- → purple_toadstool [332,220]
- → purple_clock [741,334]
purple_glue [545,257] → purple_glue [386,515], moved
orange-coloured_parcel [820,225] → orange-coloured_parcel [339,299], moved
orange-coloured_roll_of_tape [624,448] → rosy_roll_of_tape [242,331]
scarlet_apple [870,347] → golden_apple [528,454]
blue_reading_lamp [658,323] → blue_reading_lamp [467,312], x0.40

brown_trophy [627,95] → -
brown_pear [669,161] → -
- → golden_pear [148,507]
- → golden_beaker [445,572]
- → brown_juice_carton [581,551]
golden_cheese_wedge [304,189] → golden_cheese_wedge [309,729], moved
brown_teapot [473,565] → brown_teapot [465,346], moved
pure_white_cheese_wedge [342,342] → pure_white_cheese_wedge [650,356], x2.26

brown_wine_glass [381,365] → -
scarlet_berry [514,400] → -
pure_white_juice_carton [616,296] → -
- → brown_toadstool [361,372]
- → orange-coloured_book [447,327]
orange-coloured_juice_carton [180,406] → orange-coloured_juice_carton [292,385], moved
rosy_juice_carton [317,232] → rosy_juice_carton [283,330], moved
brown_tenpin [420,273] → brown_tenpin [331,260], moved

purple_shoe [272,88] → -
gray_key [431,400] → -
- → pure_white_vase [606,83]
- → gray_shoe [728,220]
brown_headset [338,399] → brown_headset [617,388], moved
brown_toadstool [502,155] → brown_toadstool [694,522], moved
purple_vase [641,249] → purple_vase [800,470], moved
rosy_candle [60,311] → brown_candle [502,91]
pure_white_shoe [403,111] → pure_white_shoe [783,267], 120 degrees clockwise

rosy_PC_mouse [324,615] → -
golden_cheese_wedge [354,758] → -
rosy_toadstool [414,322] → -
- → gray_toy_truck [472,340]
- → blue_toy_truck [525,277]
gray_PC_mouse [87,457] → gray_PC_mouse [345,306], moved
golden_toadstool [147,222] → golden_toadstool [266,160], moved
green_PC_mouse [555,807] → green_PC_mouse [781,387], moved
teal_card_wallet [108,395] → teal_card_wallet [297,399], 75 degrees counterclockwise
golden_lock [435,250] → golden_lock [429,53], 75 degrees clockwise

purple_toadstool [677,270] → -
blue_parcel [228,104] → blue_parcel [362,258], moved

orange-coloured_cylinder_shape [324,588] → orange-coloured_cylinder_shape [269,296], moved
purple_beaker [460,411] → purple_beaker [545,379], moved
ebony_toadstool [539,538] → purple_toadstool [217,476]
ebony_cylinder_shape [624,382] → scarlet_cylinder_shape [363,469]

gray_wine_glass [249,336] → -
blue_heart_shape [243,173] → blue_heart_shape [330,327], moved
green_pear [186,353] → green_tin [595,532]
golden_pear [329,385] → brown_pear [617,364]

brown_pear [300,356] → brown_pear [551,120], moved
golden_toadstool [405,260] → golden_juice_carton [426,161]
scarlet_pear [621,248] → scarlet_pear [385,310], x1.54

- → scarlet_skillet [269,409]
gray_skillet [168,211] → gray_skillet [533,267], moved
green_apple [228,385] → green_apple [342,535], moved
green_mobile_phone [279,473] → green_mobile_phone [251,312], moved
###
Only the lines above from the line containing "orange-coloured_parcel [820,225] →" through the line containing "scarlet_apple [870,347] →" should be retyped, exactly and with both ends included.

_Exercise answer_:
orange-coloured_parcel [820,225] → orange-coloured_parcel [339,299], moved
orange-coloured_roll_of_tape [624,448] → rosy_roll_of_tape [242,331]
scarlet_apple [870,347] → golden_apple [528,454]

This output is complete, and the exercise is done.